In the data below, set down exactly the lines from the one containing "U3 pin PB3: VDD -> MODE2" up to and including the one containing "U1 pin OB: MB -> MA". Leave the pictures out.

Revision tracking records:
+-------+

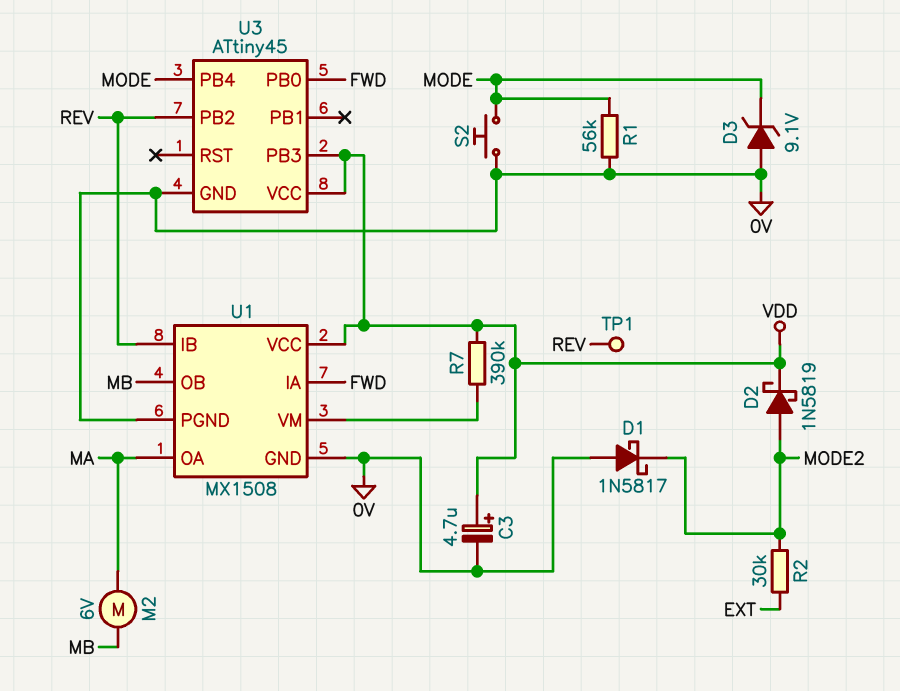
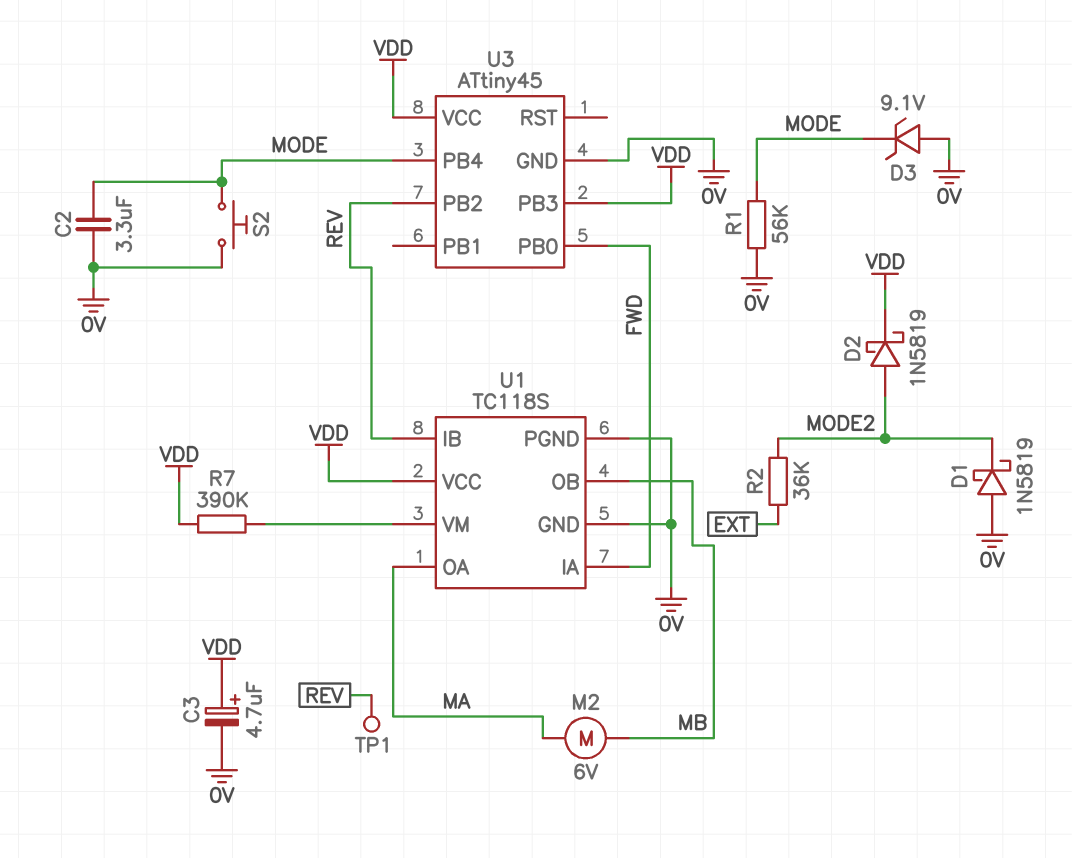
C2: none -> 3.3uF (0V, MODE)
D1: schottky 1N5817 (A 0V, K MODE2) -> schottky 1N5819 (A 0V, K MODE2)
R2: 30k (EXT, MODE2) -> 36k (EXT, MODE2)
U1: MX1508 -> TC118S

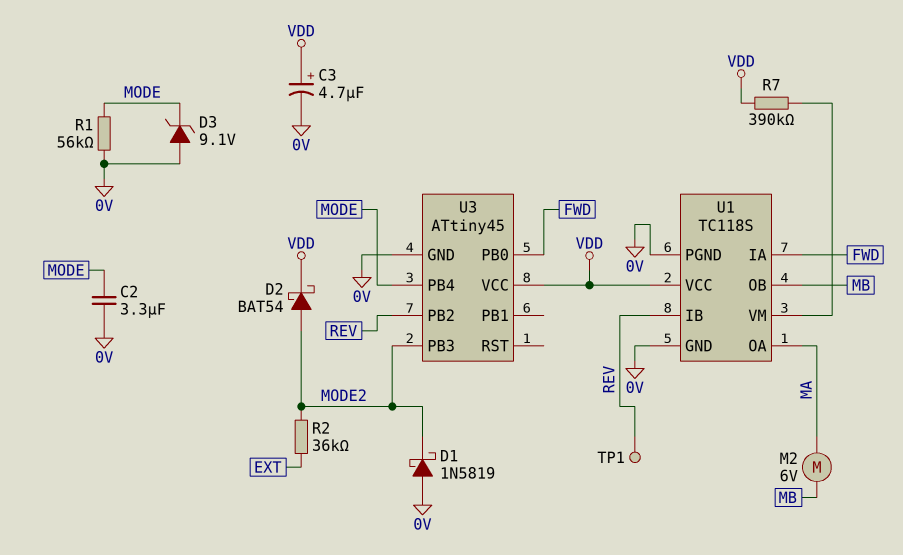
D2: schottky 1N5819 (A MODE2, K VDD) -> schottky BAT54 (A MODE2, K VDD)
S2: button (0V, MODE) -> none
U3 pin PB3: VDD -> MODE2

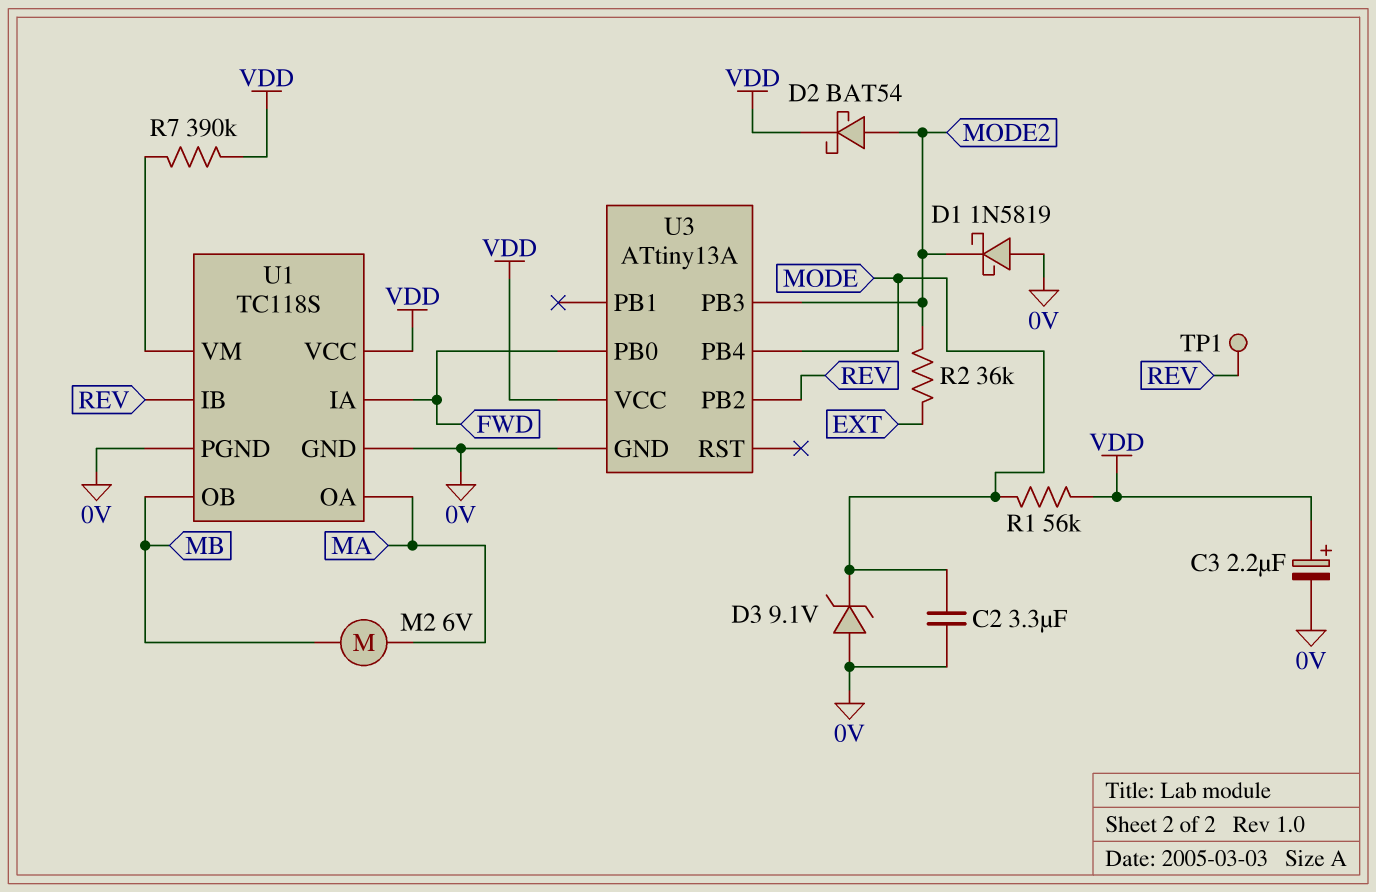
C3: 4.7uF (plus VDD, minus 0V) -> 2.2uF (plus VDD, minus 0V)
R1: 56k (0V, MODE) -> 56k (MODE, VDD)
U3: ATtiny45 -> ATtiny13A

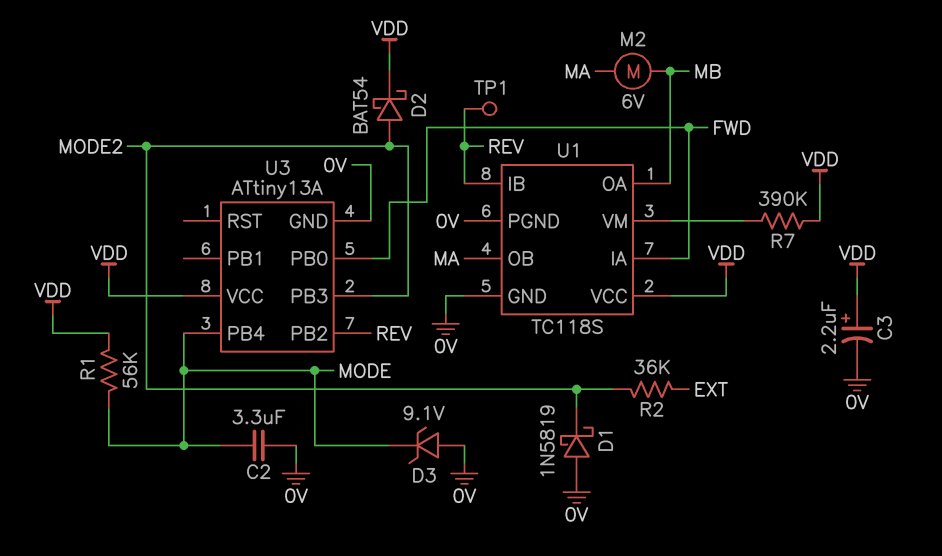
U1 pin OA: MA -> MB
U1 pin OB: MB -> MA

+-------+

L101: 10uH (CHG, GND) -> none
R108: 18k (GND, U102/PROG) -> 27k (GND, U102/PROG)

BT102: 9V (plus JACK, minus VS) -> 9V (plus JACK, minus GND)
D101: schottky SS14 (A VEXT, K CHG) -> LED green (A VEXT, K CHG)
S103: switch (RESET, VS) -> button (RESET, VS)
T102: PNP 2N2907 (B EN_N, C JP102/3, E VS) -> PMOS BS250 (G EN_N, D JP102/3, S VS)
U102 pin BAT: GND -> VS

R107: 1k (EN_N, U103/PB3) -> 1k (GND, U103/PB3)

+-------+

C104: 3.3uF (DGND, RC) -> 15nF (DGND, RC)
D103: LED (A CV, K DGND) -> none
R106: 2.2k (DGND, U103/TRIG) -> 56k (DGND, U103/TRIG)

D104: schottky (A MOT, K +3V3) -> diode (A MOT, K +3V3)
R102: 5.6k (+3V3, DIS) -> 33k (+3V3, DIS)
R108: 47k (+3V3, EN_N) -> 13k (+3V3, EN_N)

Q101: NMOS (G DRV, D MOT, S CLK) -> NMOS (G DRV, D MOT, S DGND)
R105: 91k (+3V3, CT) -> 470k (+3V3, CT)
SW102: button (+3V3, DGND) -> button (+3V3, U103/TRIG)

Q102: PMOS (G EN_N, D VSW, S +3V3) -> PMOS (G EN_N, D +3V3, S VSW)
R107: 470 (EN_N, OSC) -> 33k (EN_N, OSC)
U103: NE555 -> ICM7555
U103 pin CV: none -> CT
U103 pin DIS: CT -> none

+-------+

TASK ANSWER —
U3 pin PB3: VDD -> MODE2

C3: 4.7uF (plus VDD, minus 0V) -> 2.2uF (plus VDD, minus 0V)
R1: 56k (0V, MODE) -> 56k (MODE, VDD)
U3: ATtiny45 -> ATtiny13A

U1 pin OA: MA -> MB
U1 pin OB: MB -> MA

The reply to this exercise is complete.